What you will do: Which lines in the records below contain the word "wallet"? Copy each of them.

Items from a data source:
***

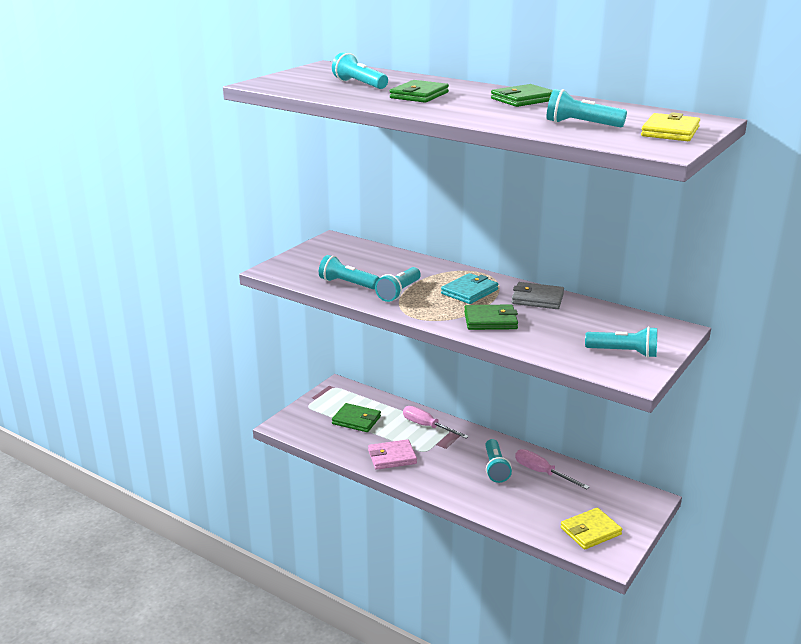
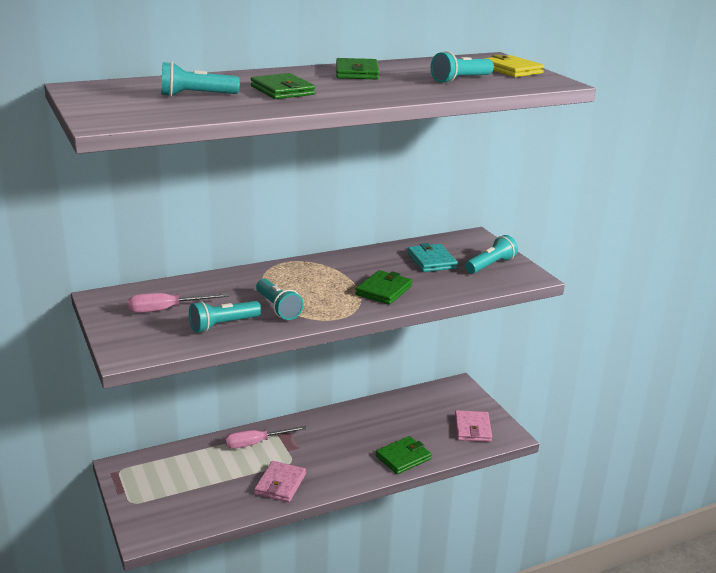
camera: 60 degrees left, 0 degrees up
green wallet [332,403,381,432] -> green wallet moved to [376,436,432,474]
turquoise wallet [441,273,498,304] -> turquoise wallet moved to [407,243,458,272]
turquoise flashlight [485,439,512,483] -> none
grey wallet [512,282,564,309] -> none
pink screwdriver [515,449,589,489] -> pink screwdriver moved to [128,293,228,313]
yellow wallet [560,508,622,550] -> pink wallet [455,410,492,442]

***

Solution:
green wallet [332,403,381,432] -> green wallet moved to [376,436,432,474]
turquoise wallet [441,273,498,304] -> turquoise wallet moved to [407,243,458,272]
grey wallet [512,282,564,309] -> none
yellow wallet [560,508,622,550] -> pink wallet [455,410,492,442]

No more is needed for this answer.